> **Excerpted records**:
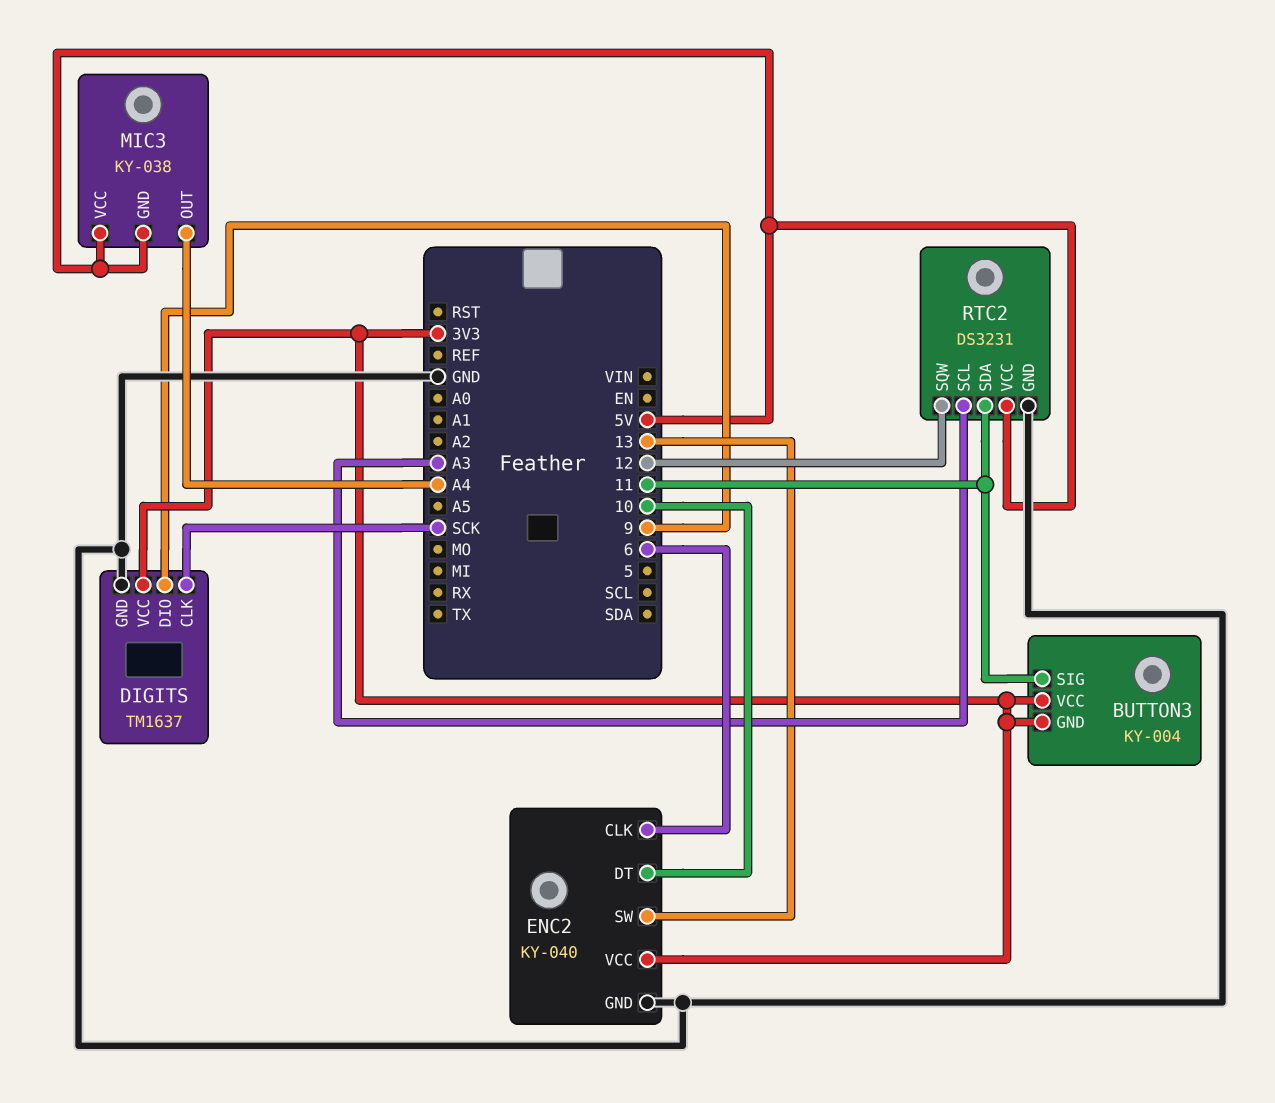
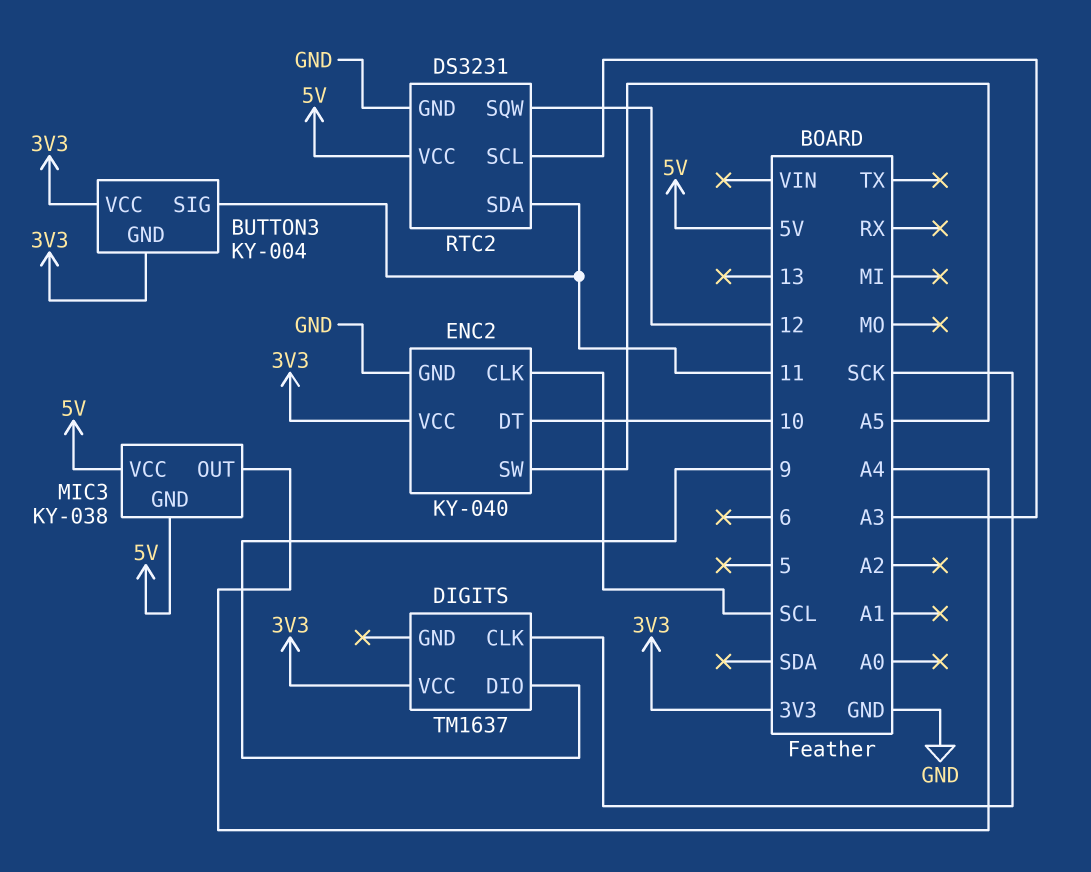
DIGITS pin GND: GND -> none
ENC2 pin CLK: 6 -> SCL
ENC2 pin SW: 13 -> A5

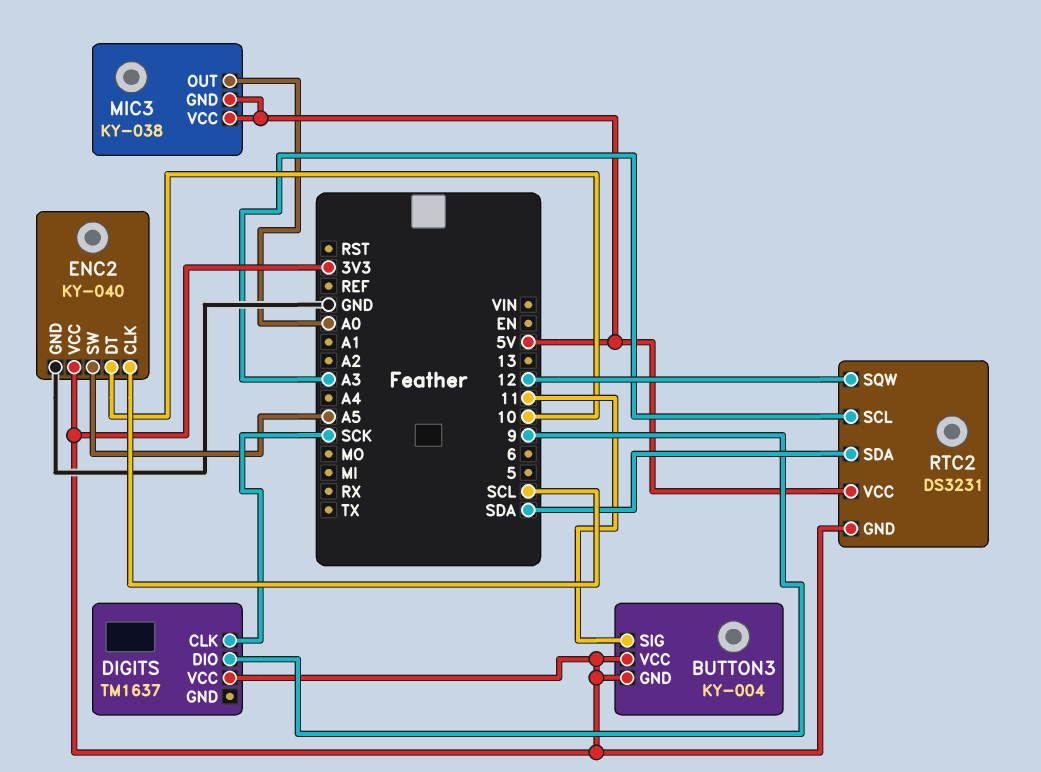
MIC3 pin OUT: A4 -> A0
RTC2 pin GND: GND -> 3V3
RTC2 pin SDA: 11 -> SDA

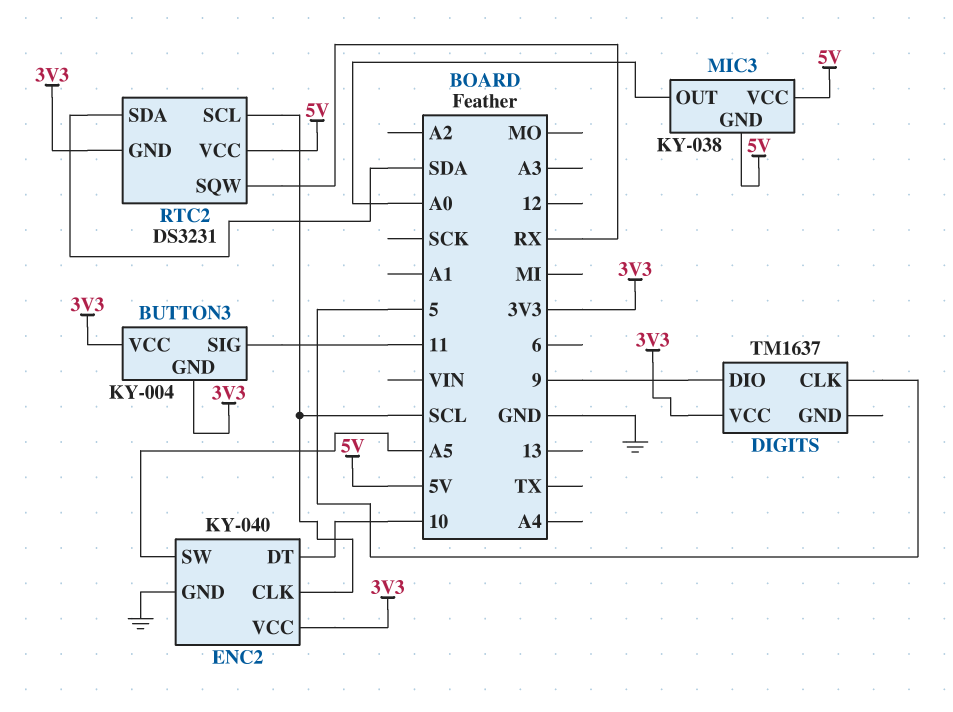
DIGITS pin CLK: SCK -> 5
RTC2 pin SCL: A3 -> SCL
RTC2 pin SQW: 12 -> RX

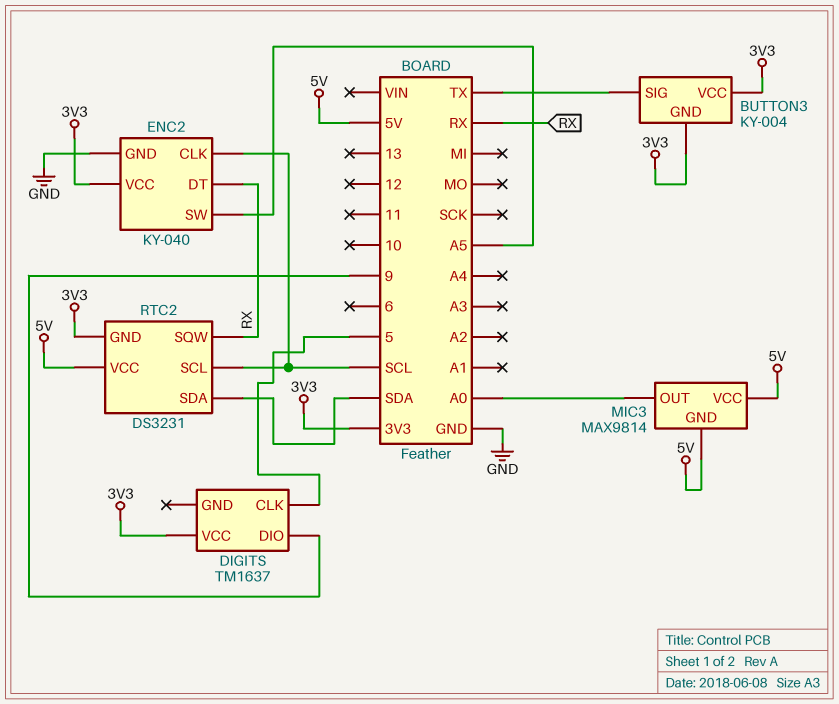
BUTTON3 pin SIG: 11 -> TX
ENC2 pin DT: 10 -> RX
MIC3: KY-038 -> MAX9814

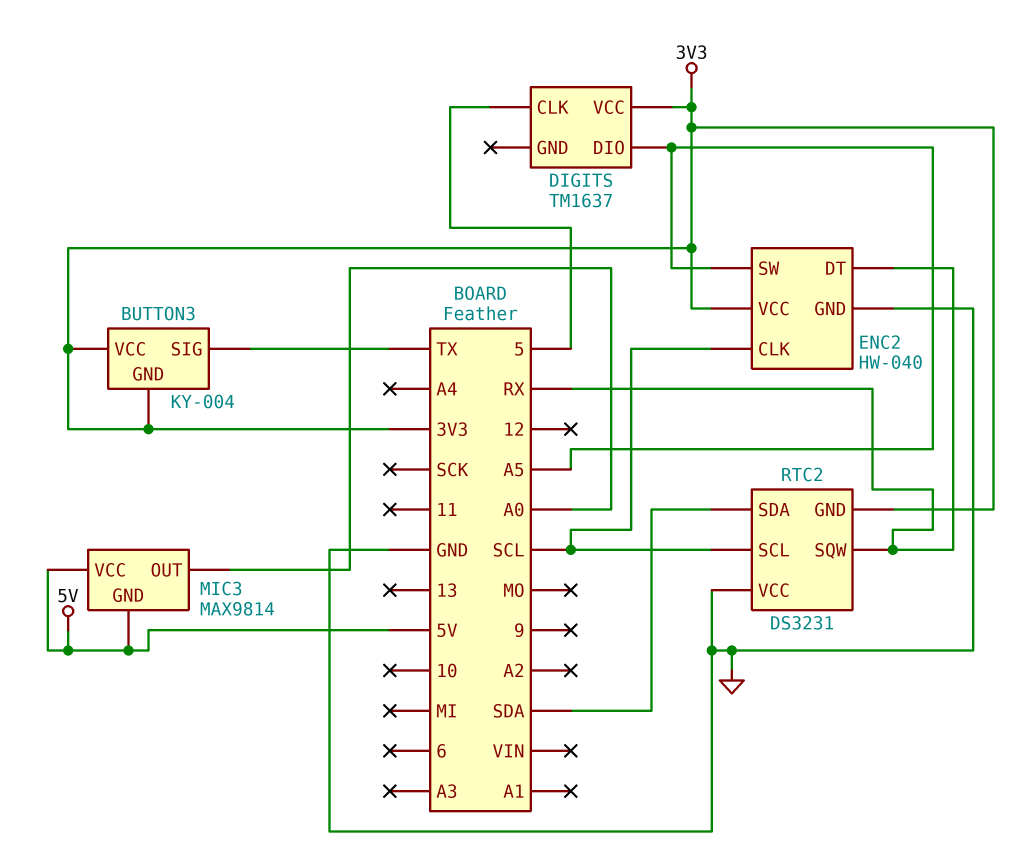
DIGITS pin DIO: 9 -> A5
ENC2: KY-040 -> HW-040
RTC2 pin VCC: 5V -> GND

> **Task to carry out**: The required response consists solely of the lines from the line containing "MIC3: KY-038 -> MAX9814" through the end of the listing, both ends included, copied exactly without pictures.

> **Task solution**:
MIC3: KY-038 -> MAX9814

DIGITS pin DIO: 9 -> A5
ENC2: KY-040 -> HW-040
RTC2 pin VCC: 5V -> GND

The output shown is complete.